- _REQUIRED WORK_:
Scan the lines below and report each one containing "white" by copying it.

Extracted data entries
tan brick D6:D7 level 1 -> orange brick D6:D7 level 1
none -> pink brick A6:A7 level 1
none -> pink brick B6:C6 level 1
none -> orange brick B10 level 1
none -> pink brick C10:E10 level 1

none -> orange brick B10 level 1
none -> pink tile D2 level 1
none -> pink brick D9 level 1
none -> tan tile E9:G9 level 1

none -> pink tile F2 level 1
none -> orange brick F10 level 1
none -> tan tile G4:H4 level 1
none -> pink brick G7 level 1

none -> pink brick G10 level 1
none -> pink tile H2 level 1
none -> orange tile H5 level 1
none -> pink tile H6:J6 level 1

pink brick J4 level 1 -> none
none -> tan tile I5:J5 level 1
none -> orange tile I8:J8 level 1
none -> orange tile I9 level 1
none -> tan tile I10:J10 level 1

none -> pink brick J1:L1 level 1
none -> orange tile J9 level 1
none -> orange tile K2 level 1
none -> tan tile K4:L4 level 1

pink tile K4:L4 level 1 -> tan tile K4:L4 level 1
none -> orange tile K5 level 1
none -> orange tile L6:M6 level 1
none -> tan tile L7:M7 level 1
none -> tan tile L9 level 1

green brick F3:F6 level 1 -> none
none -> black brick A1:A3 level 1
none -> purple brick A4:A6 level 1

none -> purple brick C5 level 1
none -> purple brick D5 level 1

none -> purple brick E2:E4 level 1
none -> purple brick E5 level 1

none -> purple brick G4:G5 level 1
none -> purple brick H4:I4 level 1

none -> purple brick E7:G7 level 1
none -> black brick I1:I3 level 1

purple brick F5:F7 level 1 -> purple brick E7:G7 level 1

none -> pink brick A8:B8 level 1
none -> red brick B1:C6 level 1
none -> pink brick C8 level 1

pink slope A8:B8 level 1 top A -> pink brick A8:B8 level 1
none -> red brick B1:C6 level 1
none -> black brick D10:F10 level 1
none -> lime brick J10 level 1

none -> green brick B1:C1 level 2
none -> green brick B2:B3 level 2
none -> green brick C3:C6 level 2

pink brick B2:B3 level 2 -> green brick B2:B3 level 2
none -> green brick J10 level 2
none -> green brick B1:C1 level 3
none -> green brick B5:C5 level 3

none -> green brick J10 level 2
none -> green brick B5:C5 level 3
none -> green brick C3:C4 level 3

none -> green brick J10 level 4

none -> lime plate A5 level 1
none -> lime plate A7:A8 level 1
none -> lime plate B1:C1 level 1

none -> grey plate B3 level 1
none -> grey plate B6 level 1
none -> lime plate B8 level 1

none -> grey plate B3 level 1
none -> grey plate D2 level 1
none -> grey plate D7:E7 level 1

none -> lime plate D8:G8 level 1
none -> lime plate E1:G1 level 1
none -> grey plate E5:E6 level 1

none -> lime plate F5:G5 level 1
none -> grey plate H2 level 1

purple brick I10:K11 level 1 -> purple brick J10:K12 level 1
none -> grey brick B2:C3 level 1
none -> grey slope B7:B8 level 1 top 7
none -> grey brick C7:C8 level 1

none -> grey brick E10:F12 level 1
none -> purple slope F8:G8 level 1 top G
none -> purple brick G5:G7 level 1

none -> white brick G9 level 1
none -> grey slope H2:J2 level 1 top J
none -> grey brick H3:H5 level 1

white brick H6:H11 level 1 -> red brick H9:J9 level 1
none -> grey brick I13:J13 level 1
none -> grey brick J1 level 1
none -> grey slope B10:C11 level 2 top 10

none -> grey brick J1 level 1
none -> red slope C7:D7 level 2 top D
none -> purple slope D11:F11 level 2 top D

- _ANSWER SECTION_:
none -> white brick G9 level 1
white brick H6:H11 level 1 -> red brick H9:J9 level 1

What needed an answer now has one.